_What to work on_. In the data below, which lines hold "yellow"? Copy every one.

_Dataset excerpt_.
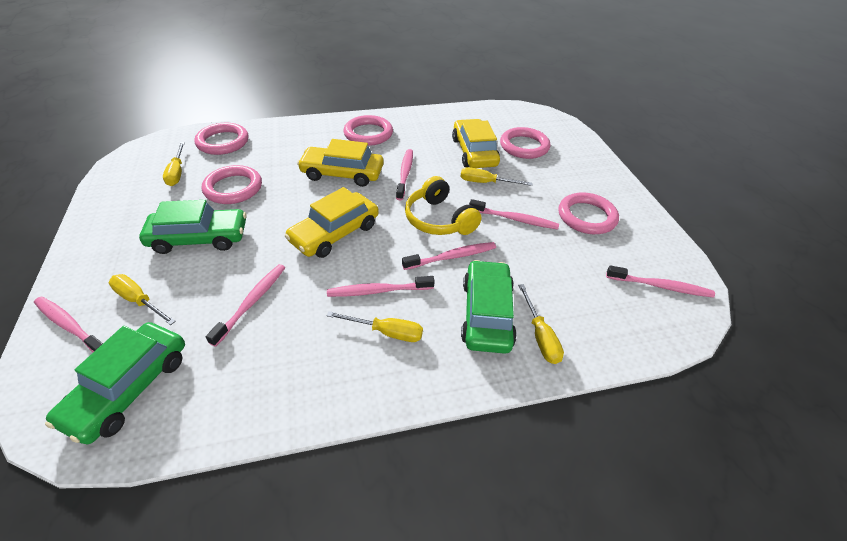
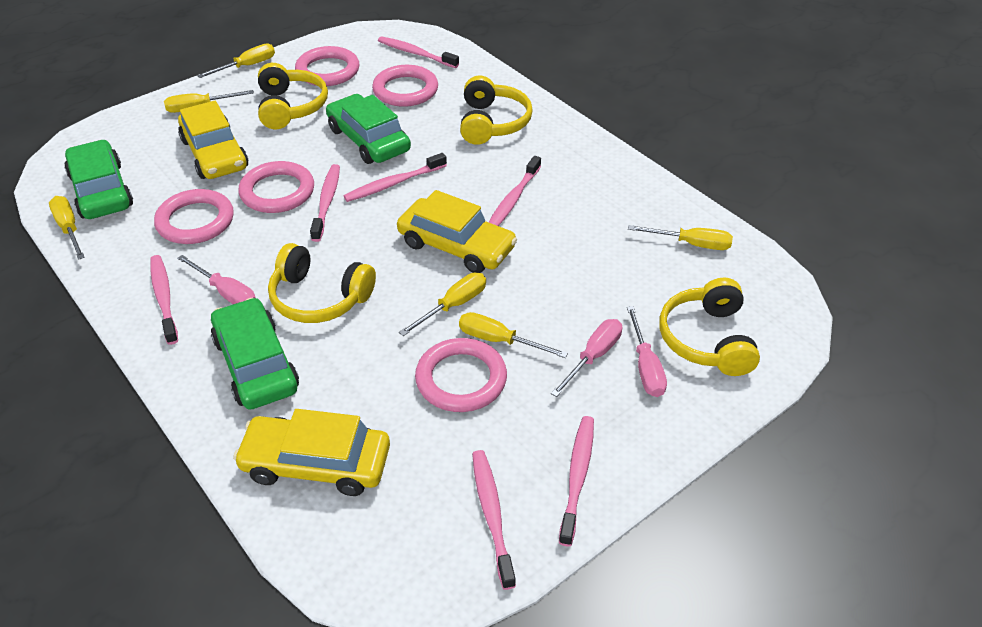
pink screwdriver: 0 -> 3
yellow headphones: 1 -> 4
yellow screwdriver: 5 -> 6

_Answer_.
yellow headphones: 1 -> 4
yellow screwdriver: 5 -> 6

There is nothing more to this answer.